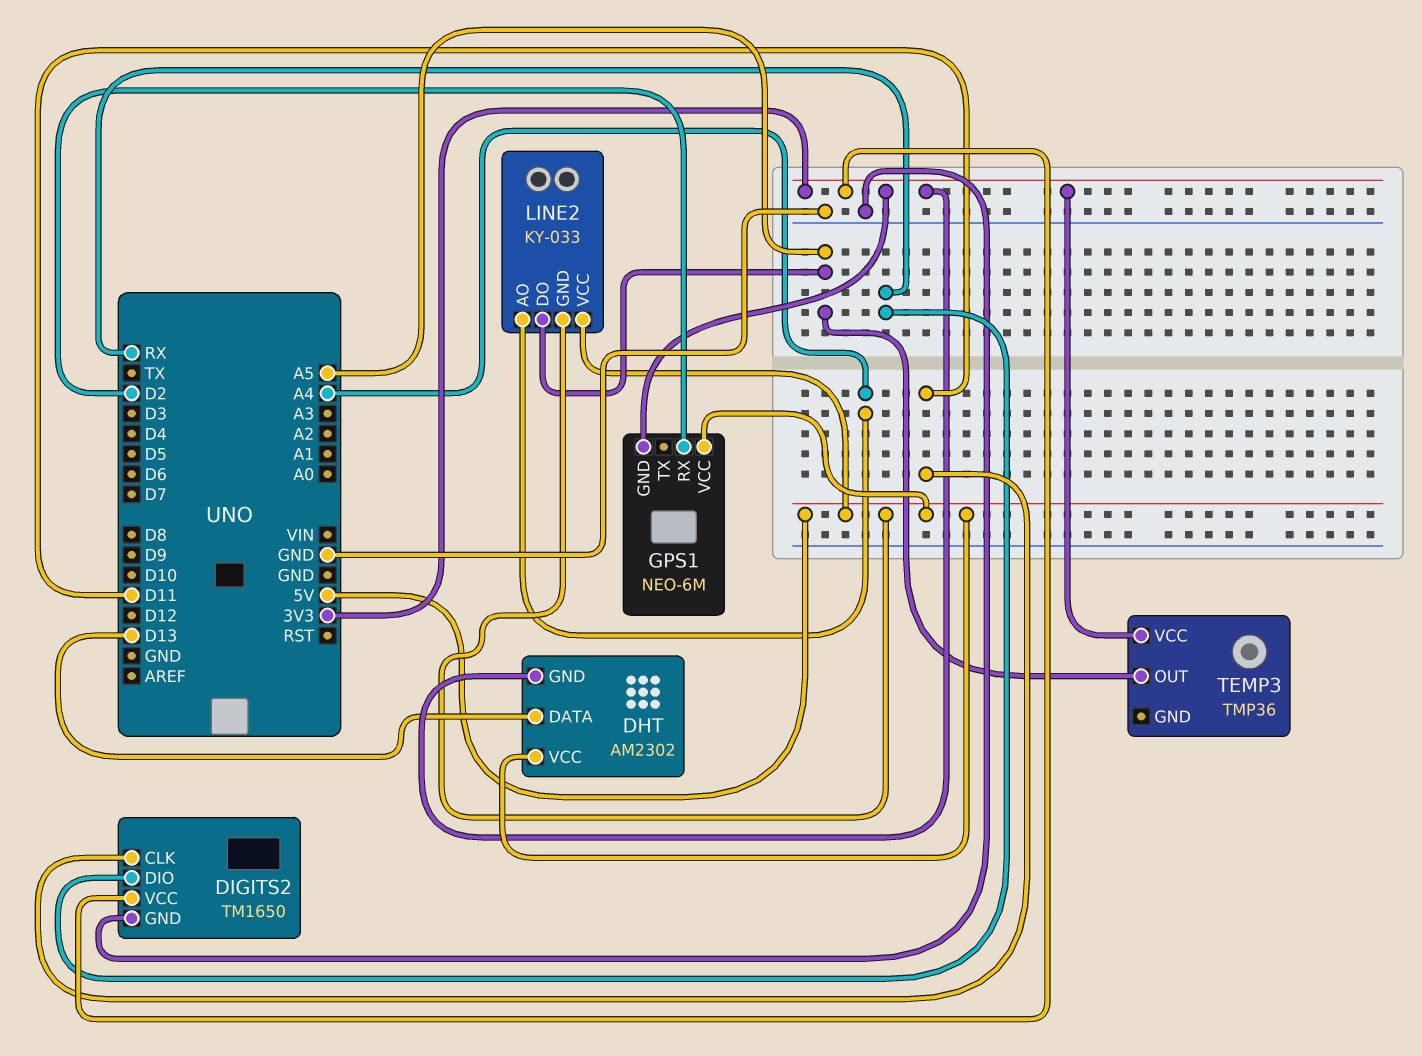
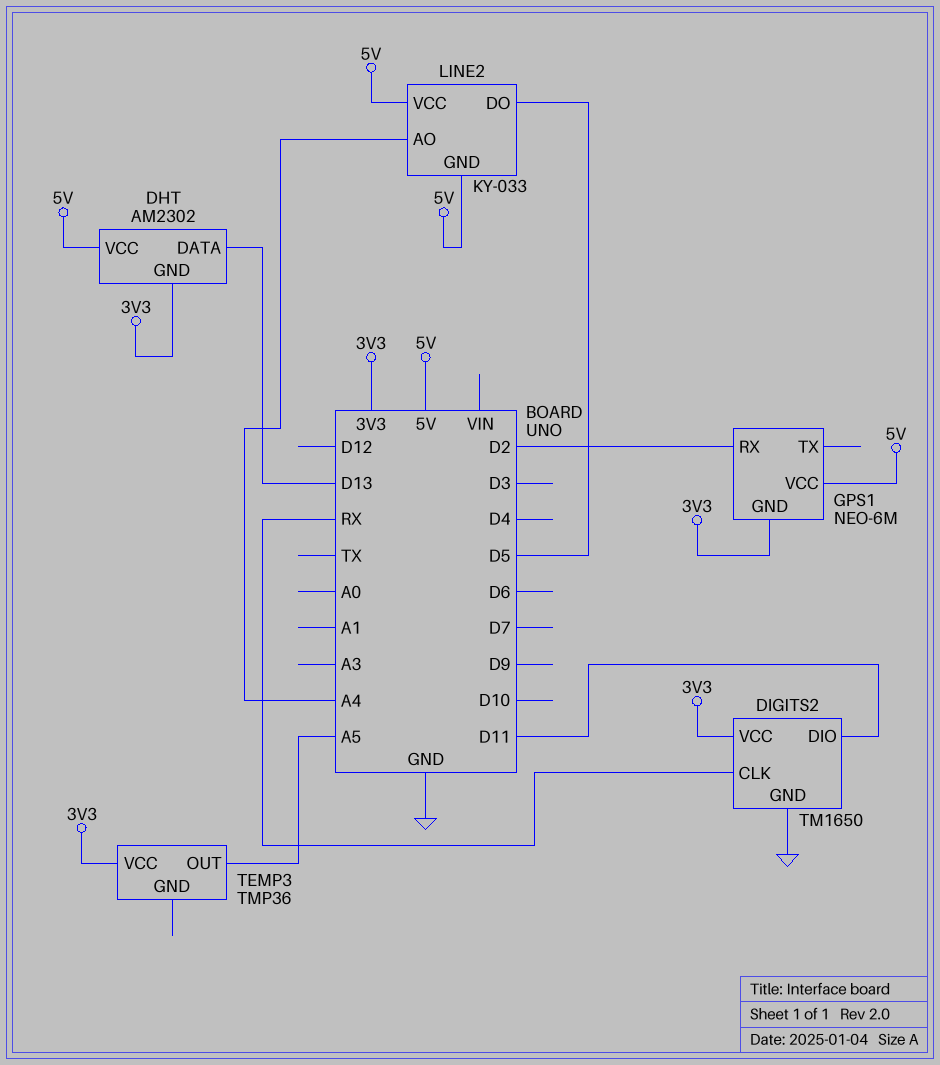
DIGITS2 pin CLK: D11 -> RX
DIGITS2 pin DIO: RX -> D11
LINE2 pin DO: A5 -> D5

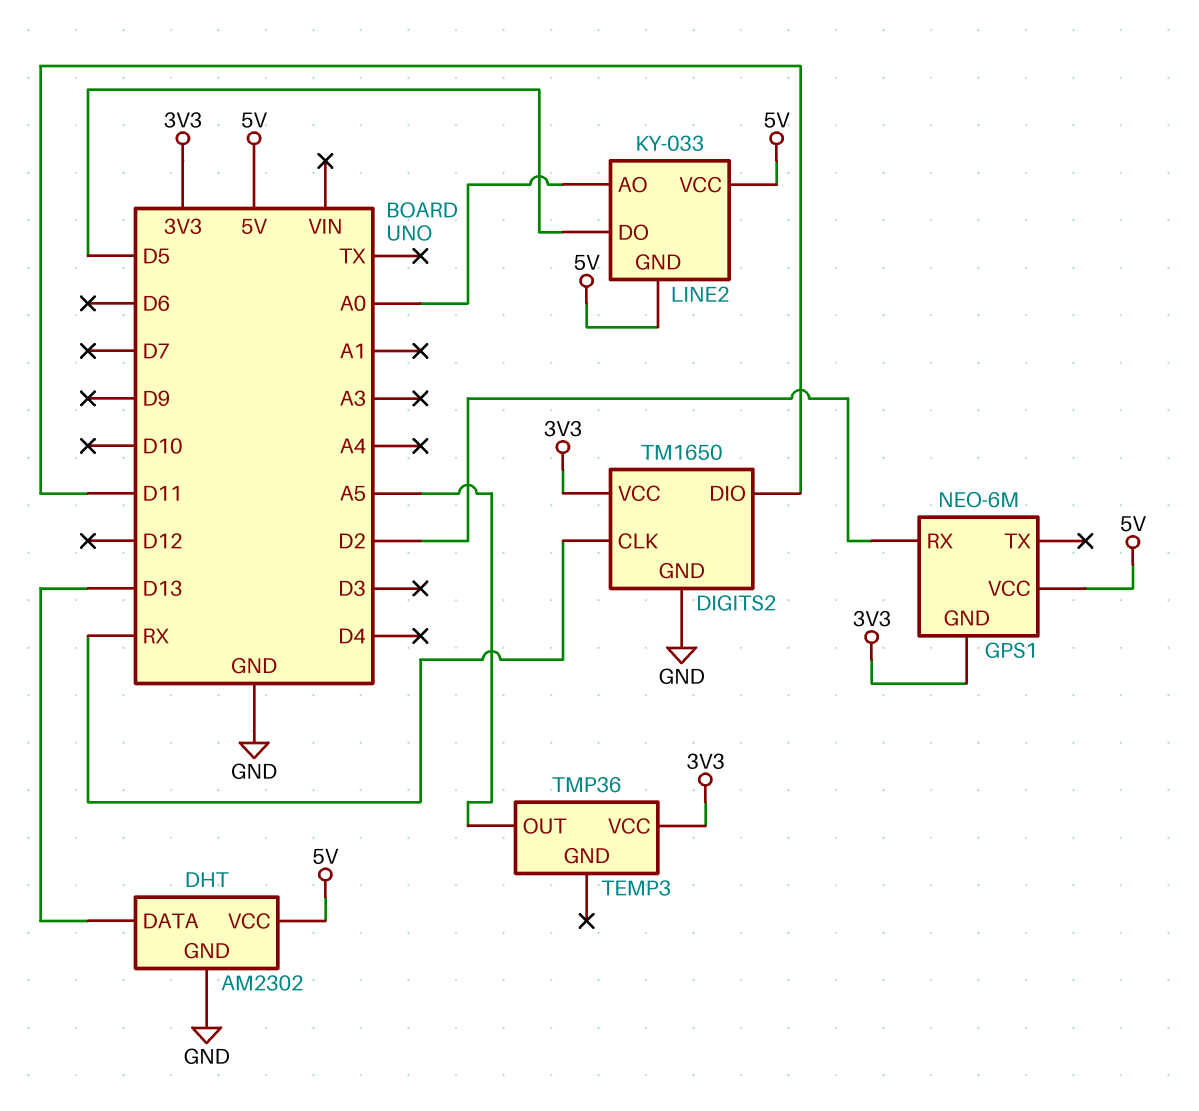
DHT pin GND: 3V3 -> GND
LINE2 pin AO: A4 -> A0

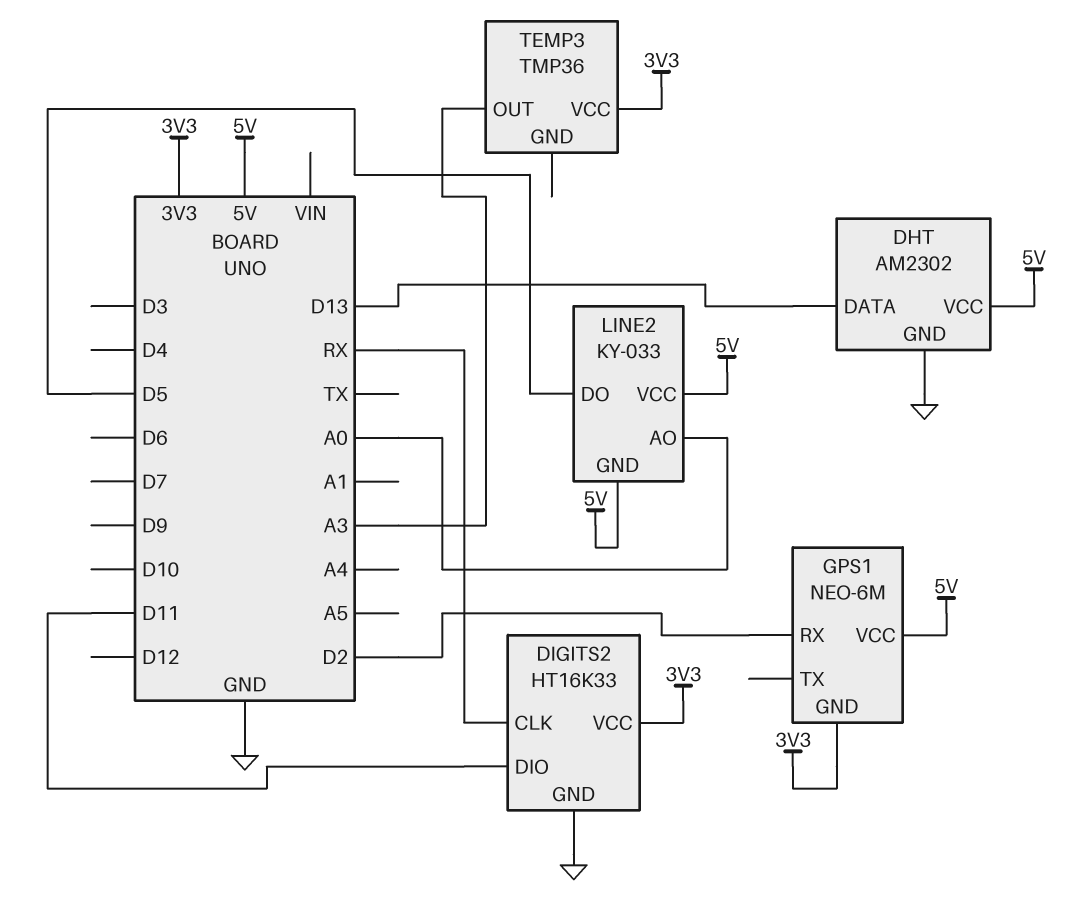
DIGITS2: TM1650 -> HT16K33
TEMP3 pin OUT: A5 -> A3

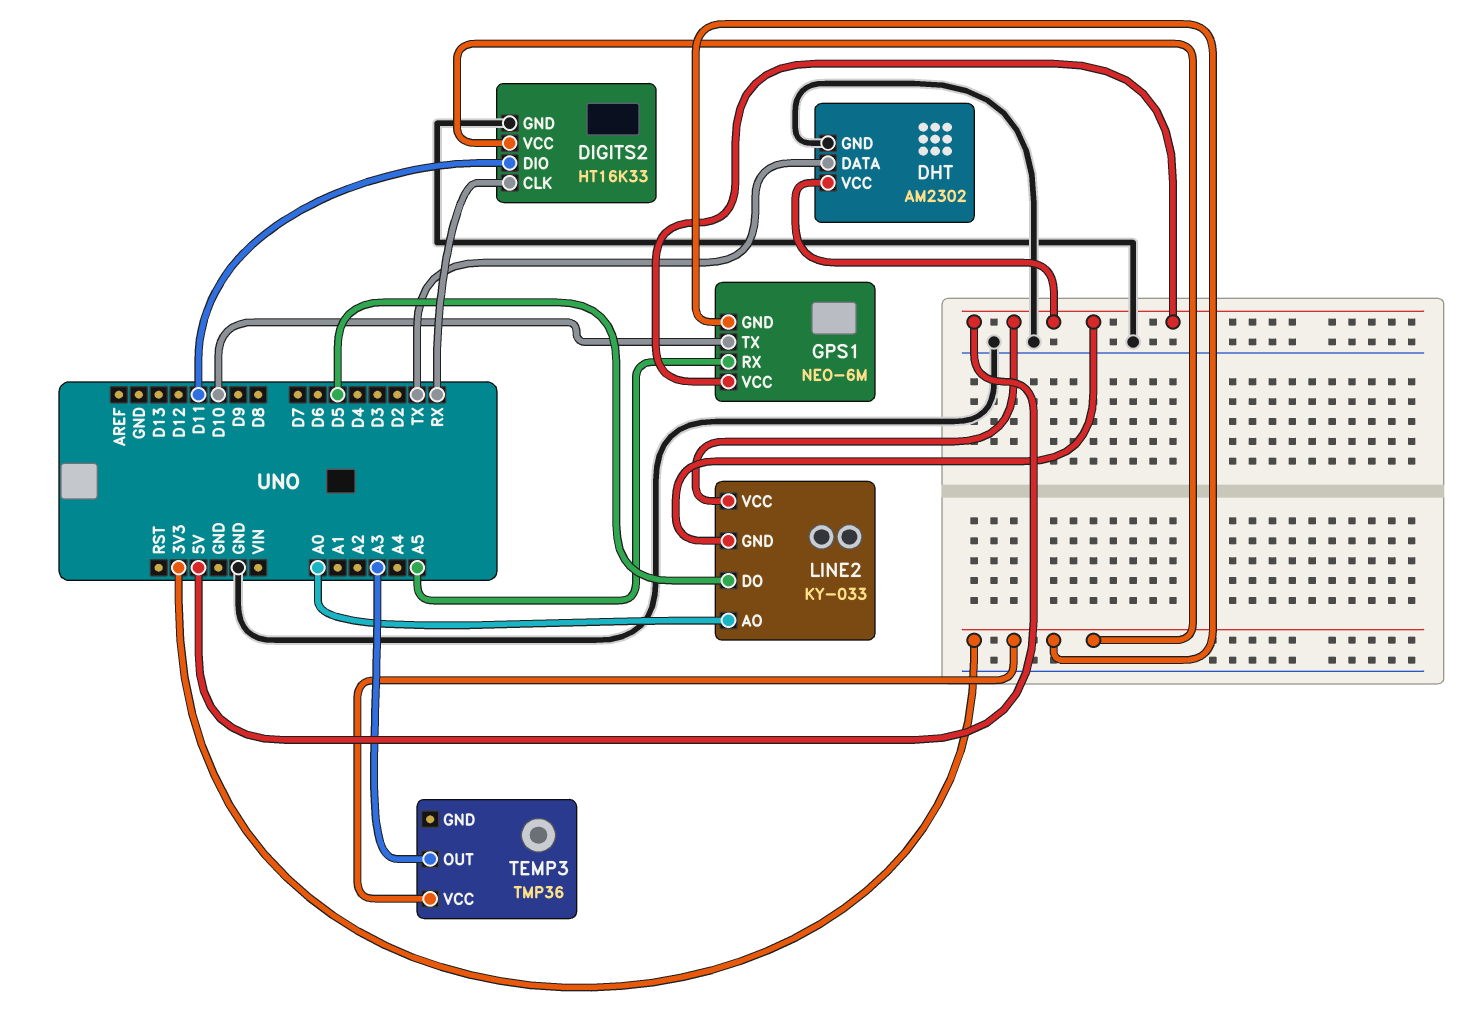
DHT pin DATA: D13 -> TX
GPS1 pin RX: D2 -> A5
GPS1 pin TX: none -> D10

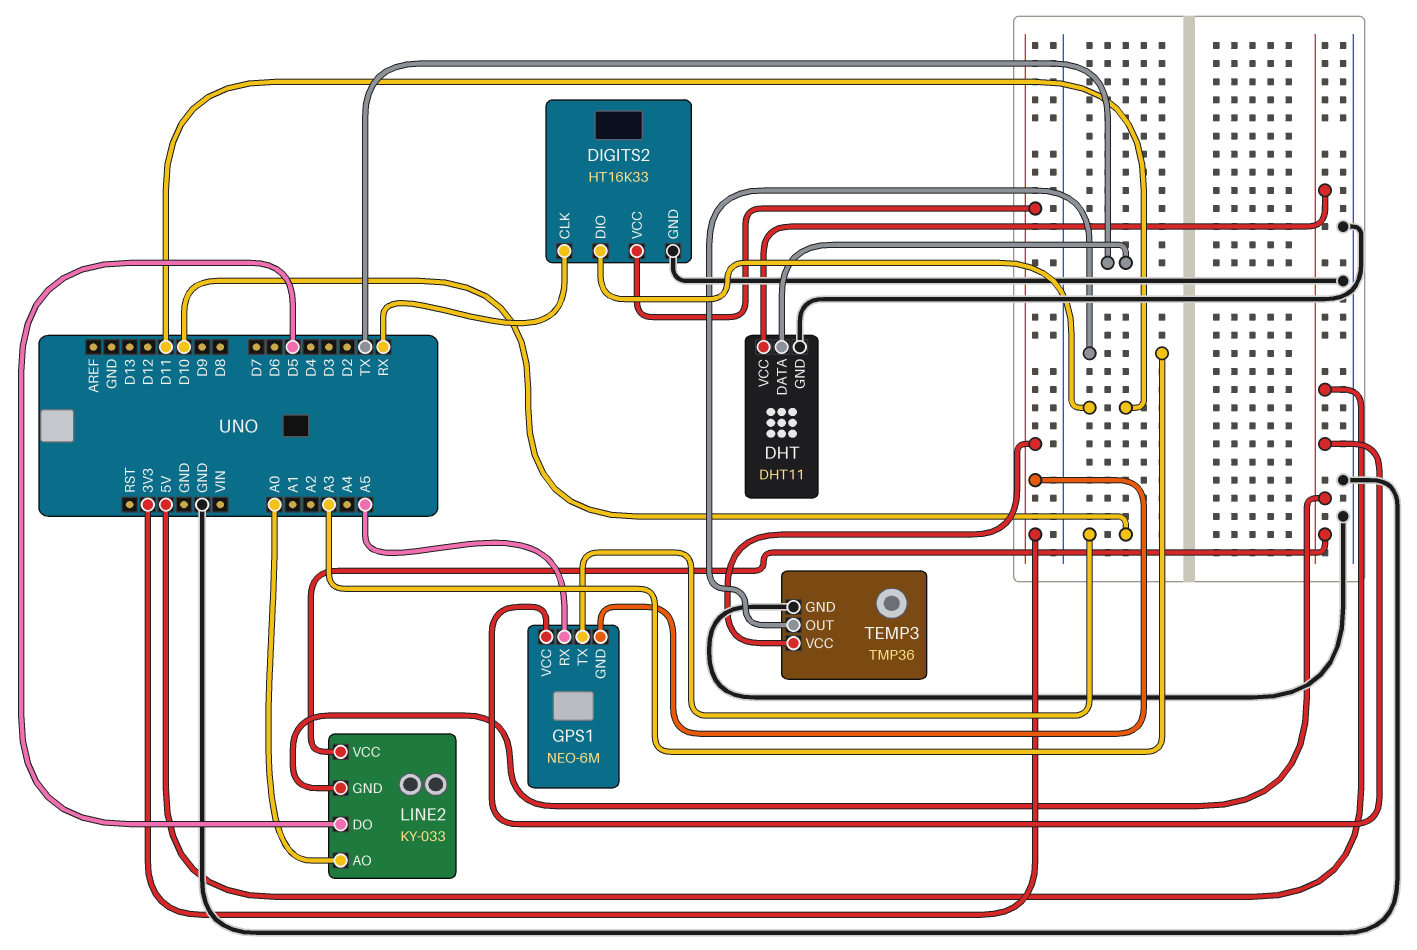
DHT: AM2302 -> DHT11
TEMP3 pin GND: none -> GND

_Work instructions_: Drop the pictures, then reproduce exactly the lines from the one with "LINE2 pin AO: A4 -> A0" through the final line of the listing.

_Answer area_:
LINE2 pin AO: A4 -> A0

DIGITS2: TM1650 -> HT16K33
TEMP3 pin OUT: A5 -> A3

DHT pin DATA: D13 -> TX
GPS1 pin RX: D2 -> A5
GPS1 pin TX: none -> D10

DHT: AM2302 -> DHT11
TEMP3 pin GND: none -> GND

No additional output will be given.